YOUR ASSIGNMENT: Lines to restate from the data below: from the one containing "camera: 70 degrees left, 5 degrees up" to the one containing "(545, 377) = (342, 130): none -> orange mug", both included. Give them again exactly, and only them.

[[ EXERCISE MATERIAL, beginning ]]

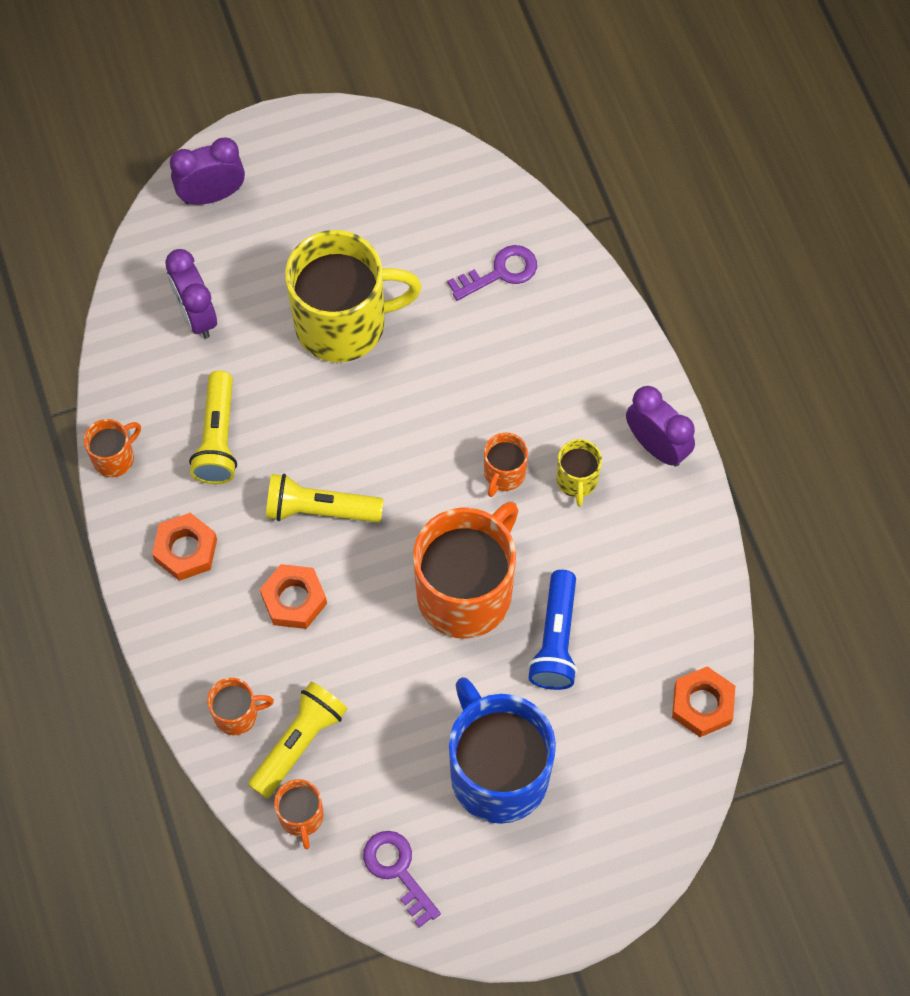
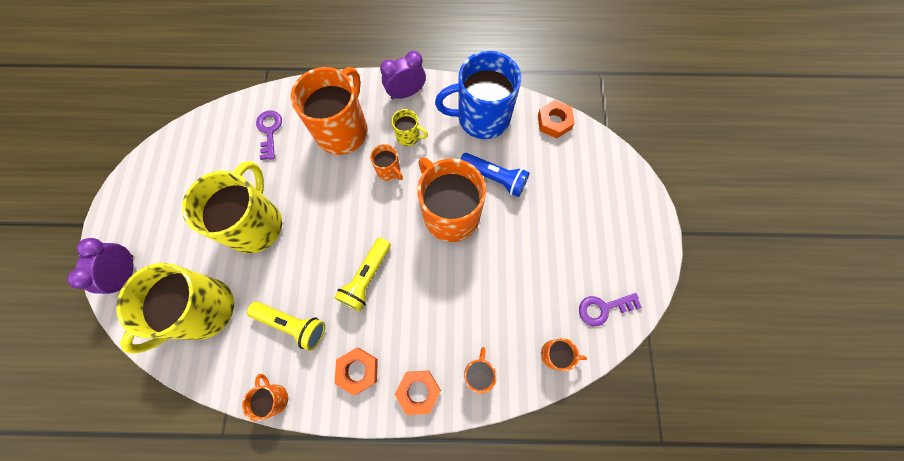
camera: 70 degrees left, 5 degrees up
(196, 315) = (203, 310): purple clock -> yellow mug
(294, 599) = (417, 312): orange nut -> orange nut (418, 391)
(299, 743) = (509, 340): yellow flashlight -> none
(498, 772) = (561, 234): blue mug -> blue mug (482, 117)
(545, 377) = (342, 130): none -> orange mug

[[ EXERCISE MATERIAL, end ]]
[[ EXERCISE MATERIAL, beginning ]]

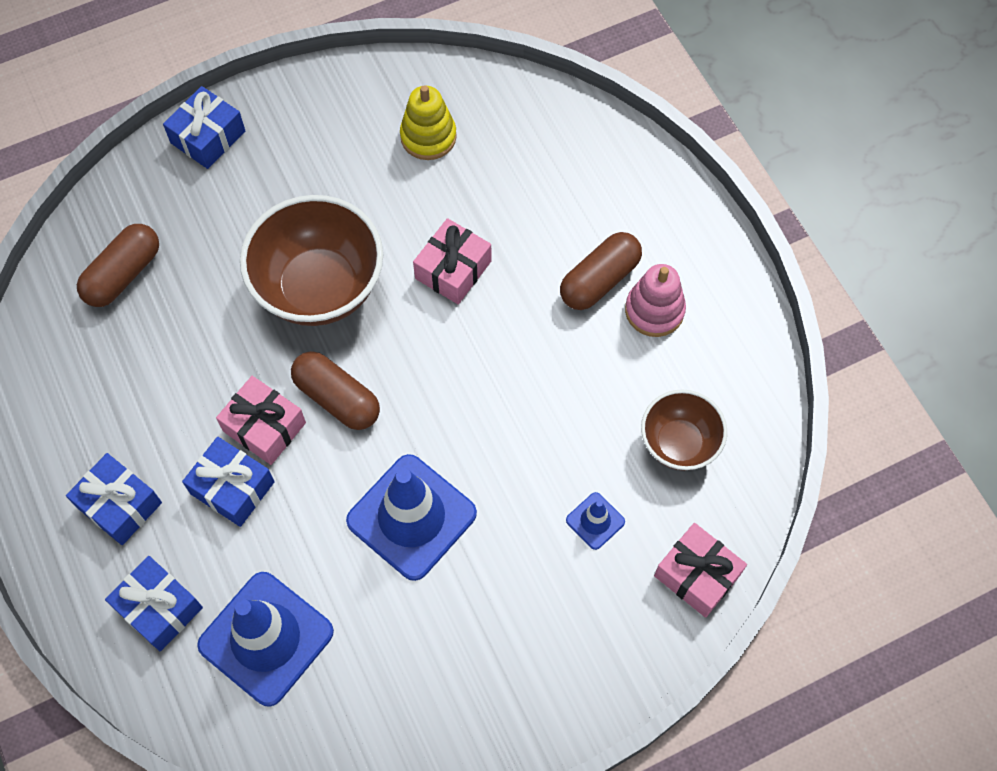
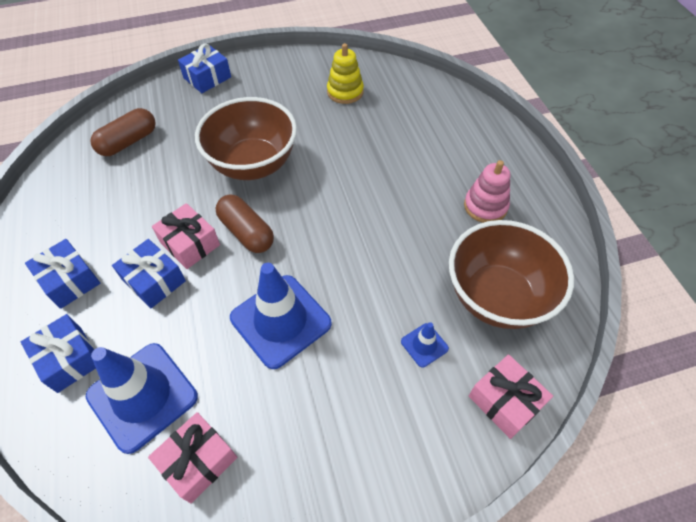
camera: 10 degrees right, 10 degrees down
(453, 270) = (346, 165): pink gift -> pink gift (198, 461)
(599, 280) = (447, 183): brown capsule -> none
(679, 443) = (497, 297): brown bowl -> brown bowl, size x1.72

[[ EXERCISE MATERIAL, end ]]
[[ EXERCISE MATERIAL, beginning ]]

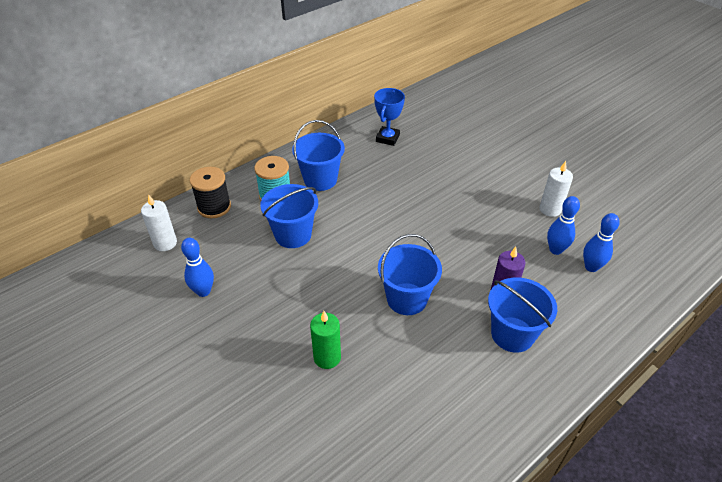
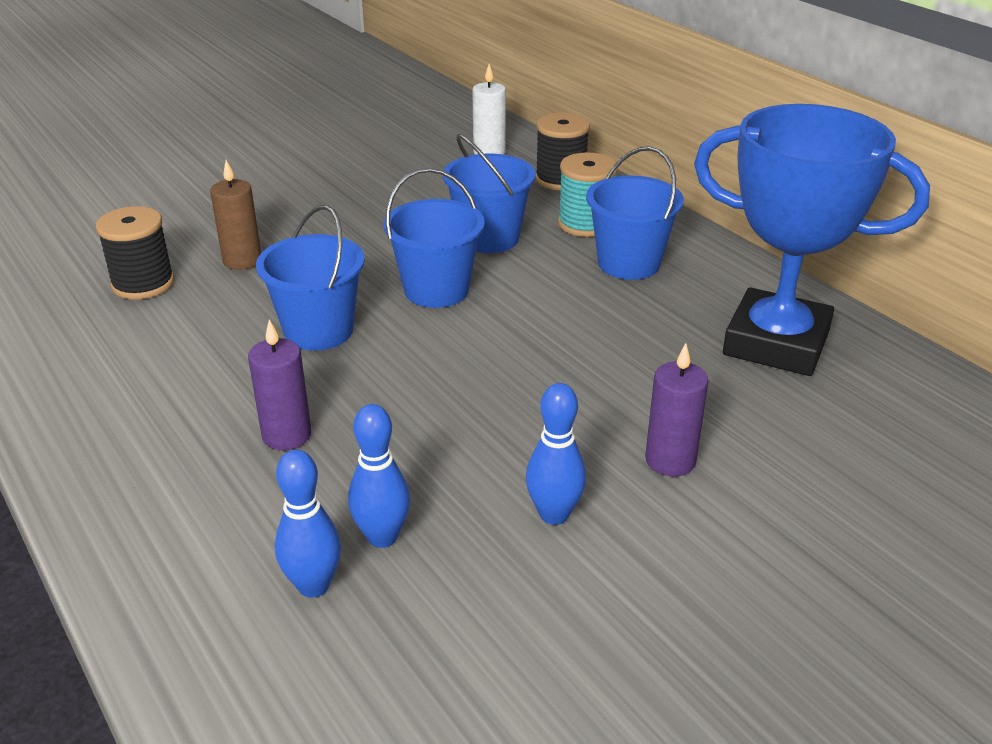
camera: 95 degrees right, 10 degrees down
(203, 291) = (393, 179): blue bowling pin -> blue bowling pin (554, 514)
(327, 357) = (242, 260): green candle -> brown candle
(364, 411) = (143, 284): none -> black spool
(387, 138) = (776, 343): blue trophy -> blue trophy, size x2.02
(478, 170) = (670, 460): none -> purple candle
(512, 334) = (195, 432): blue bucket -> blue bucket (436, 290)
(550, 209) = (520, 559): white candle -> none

[[ EXERCISE MATERIAL, end ]]

REPLY:
camera: 70 degrees left, 5 degrees up
(196, 315) = (203, 310): purple clock -> yellow mug
(294, 599) = (417, 312): orange nut -> orange nut (418, 391)
(299, 743) = (509, 340): yellow flashlight -> none
(498, 772) = (561, 234): blue mug -> blue mug (482, 117)
(545, 377) = (342, 130): none -> orange mug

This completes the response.